[Task directions]: Please transcribe the data that follows exactly as given, leaving out every picture.

[Material provided]:
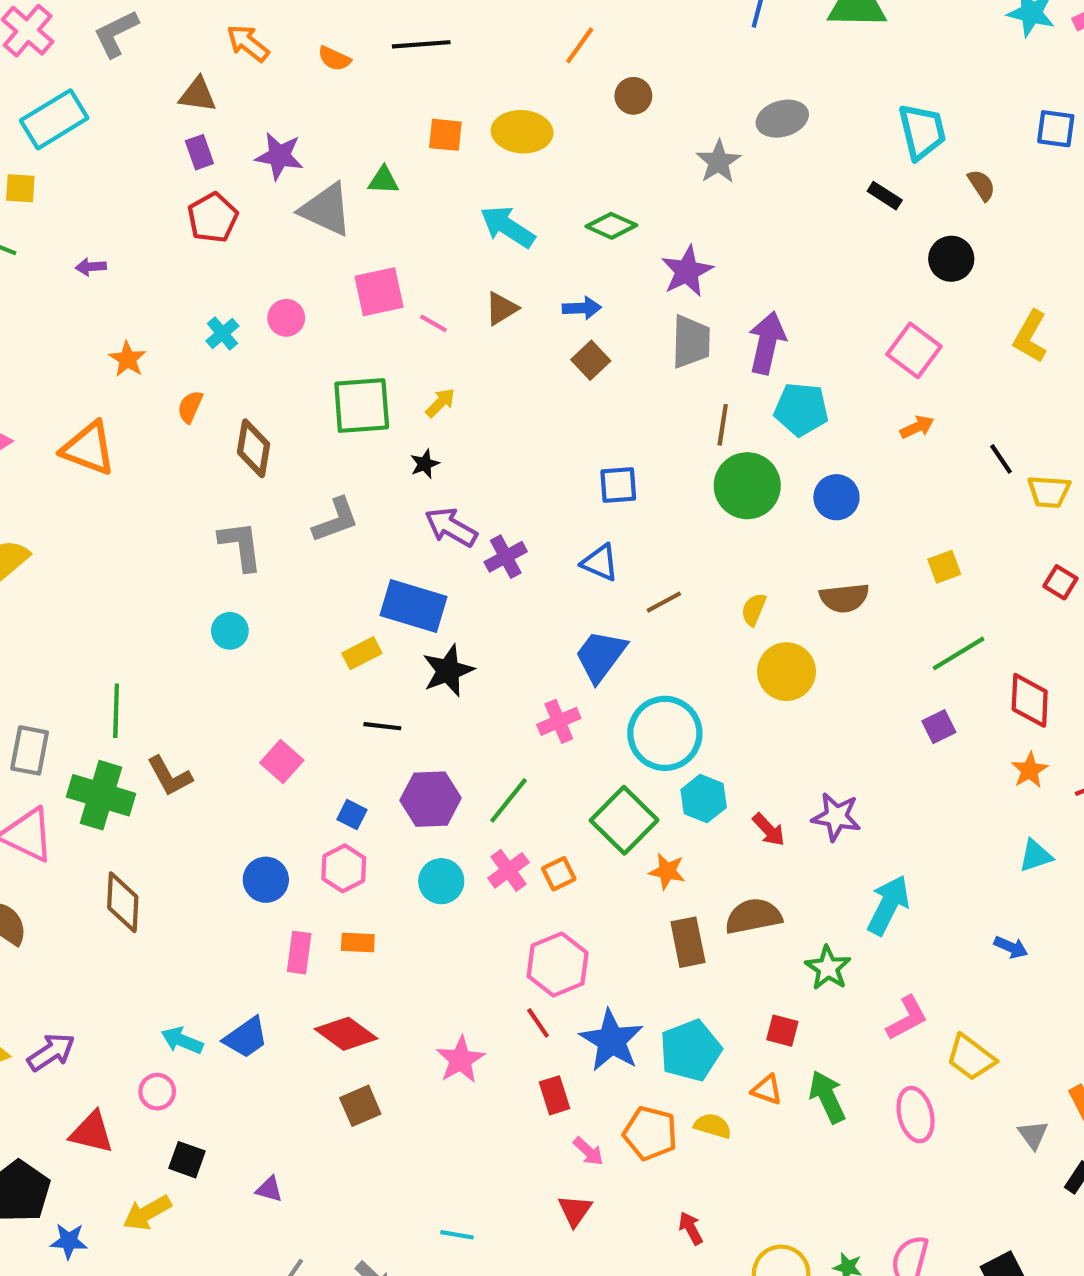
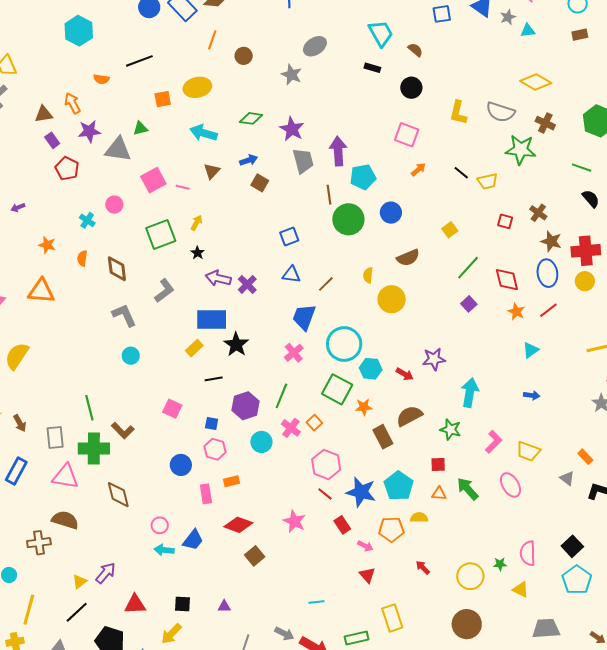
orange arrow: (248, 43) -> (72, 103), moved, turned 40
pink circle: (157, 1092) -> (160, 525), moved

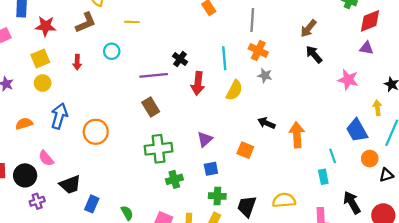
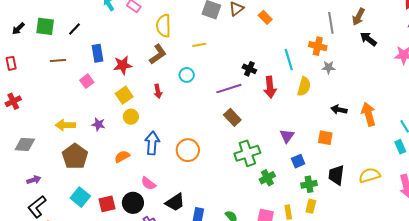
gray line: (252, 20) -> (331, 23), moved
black trapezoid: (247, 206) -> (336, 175), moved

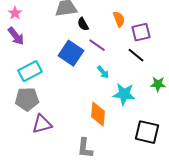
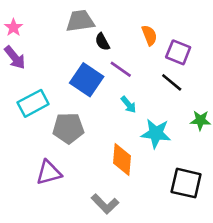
purple square: (141, 32) -> (178, 52), turned 36
gray pentagon: (27, 99) -> (68, 128), moved
gray L-shape: (85, 148) -> (105, 204), turned -50

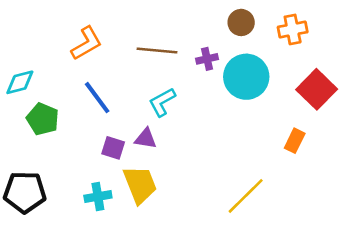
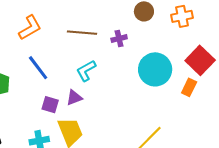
cyan circle: (246, 77) -> (155, 69), moved
purple triangle: (146, 139) -> (74, 98), turned -30
orange rectangle: (295, 141) -> (189, 87), moved

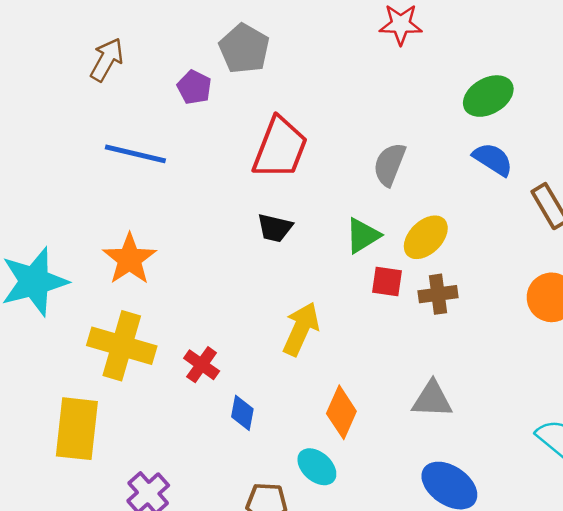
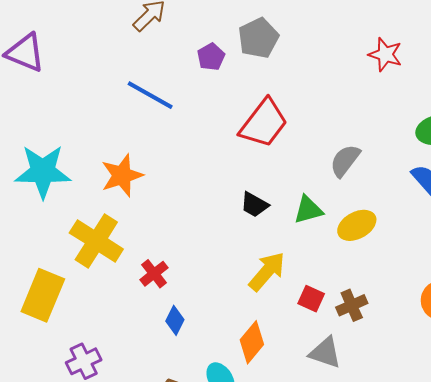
black trapezoid: (275, 228) -> (254, 205), moved
red square: (387, 282) -> (311, 299), moved
brown cross: (438, 294) -> (352, 305), moved, turned -32
yellow arrow: (301, 329) -> (267, 271), moved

[Written solution]:
orange arrow: (248, 43) -> (72, 103), moved, turned 40
pink circle: (157, 1092) -> (160, 525), moved

gray line: (252, 20) -> (331, 23), moved
black trapezoid: (247, 206) -> (336, 175), moved

purple square: (141, 32) -> (178, 52), turned 36
gray pentagon: (27, 99) -> (68, 128), moved
gray L-shape: (85, 148) -> (105, 204), turned -50

cyan circle: (246, 77) -> (155, 69), moved
purple triangle: (146, 139) -> (74, 98), turned -30
orange rectangle: (295, 141) -> (189, 87), moved

black trapezoid: (275, 228) -> (254, 205), moved
red square: (387, 282) -> (311, 299), moved
brown cross: (438, 294) -> (352, 305), moved, turned -32
yellow arrow: (301, 329) -> (267, 271), moved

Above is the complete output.